# DESCRIPTION OF THE TASK:
From the listing below, reproduce word for word the part that opens with the line containing "yellow 1x2 brick" and closes with the line containing "yellow 1x3 tile"; reproduce nothing else.

# DATASET:
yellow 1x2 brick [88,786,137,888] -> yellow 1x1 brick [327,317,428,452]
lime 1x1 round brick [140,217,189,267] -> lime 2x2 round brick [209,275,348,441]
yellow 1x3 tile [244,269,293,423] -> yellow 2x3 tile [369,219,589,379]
* * *
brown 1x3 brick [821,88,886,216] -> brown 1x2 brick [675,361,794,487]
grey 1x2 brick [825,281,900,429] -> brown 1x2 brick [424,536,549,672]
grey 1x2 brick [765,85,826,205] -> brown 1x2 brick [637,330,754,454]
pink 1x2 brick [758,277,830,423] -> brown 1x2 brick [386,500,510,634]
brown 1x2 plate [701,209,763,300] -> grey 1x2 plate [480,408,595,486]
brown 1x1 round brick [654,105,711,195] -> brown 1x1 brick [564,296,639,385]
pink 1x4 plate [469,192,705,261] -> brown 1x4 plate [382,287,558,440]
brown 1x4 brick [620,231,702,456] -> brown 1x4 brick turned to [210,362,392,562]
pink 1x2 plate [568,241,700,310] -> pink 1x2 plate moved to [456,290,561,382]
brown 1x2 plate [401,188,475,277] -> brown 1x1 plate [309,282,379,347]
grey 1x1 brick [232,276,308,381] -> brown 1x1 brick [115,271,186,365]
* * *
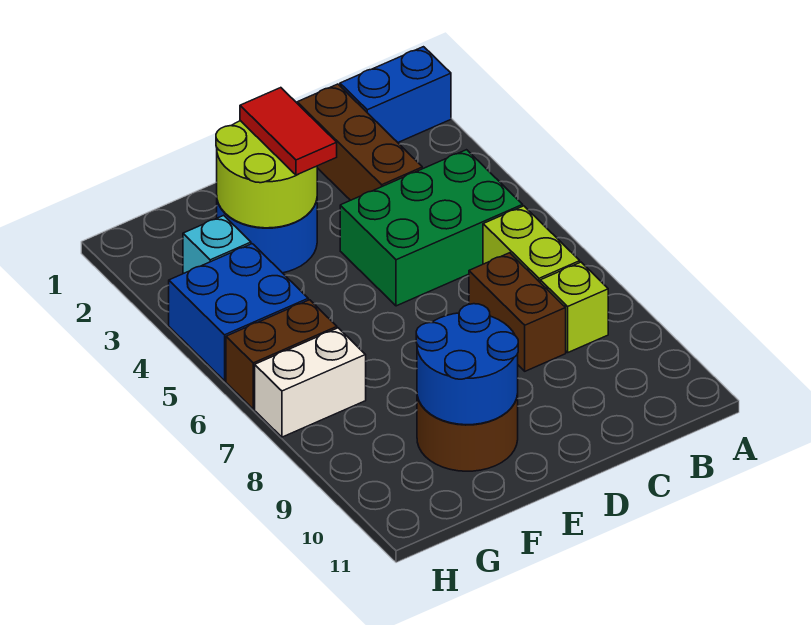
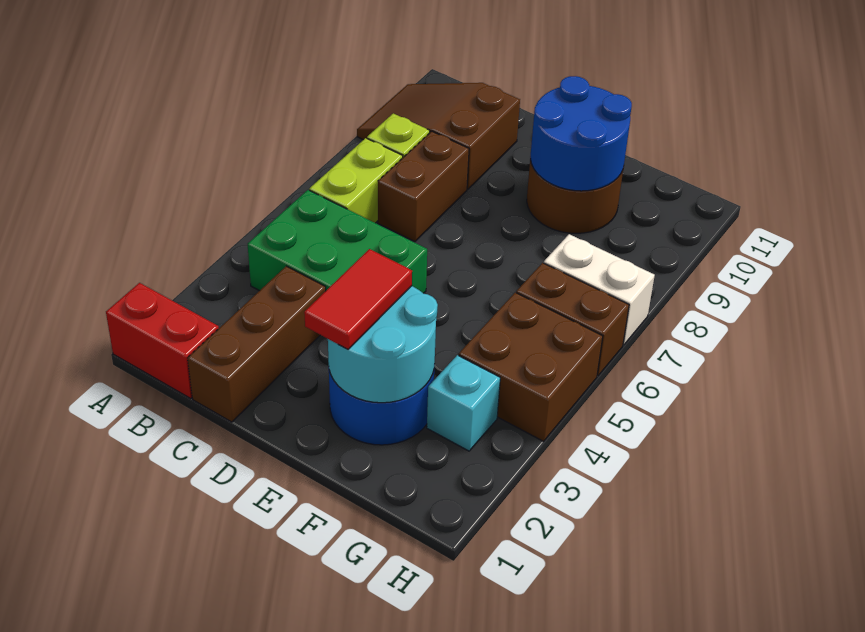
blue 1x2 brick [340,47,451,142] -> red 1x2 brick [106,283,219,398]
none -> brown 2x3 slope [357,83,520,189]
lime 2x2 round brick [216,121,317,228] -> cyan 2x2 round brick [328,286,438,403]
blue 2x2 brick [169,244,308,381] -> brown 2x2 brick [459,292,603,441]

# REPLY TO THE TASK:
yellow 1x2 brick [88,786,137,888] -> yellow 1x1 brick [327,317,428,452]
lime 1x1 round brick [140,217,189,267] -> lime 2x2 round brick [209,275,348,441]
yellow 1x3 tile [244,269,293,423] -> yellow 2x3 tile [369,219,589,379]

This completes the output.